HOW TO COMPLETE THIS TASK
Look through the entries below for the line that contains "none -> pink brick C9:D10 level 1", then set down that line and each one after it exactly, through the last.

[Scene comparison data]
┌────────

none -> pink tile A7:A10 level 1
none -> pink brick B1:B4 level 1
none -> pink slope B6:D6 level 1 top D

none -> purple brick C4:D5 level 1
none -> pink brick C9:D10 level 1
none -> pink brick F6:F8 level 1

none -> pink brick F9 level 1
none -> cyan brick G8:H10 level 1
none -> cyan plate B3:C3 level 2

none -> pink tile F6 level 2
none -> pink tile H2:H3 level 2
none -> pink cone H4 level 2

└────────

RESULT OF THE EXERCISE
none -> pink brick C9:D10 level 1
none -> pink brick F6:F8 level 1

none -> pink brick F9 level 1
none -> cyan brick G8:H10 level 1
none -> cyan plate B3:C3 level 2

none -> pink tile F6 level 2
none -> pink tile H2:H3 level 2
none -> pink cone H4 level 2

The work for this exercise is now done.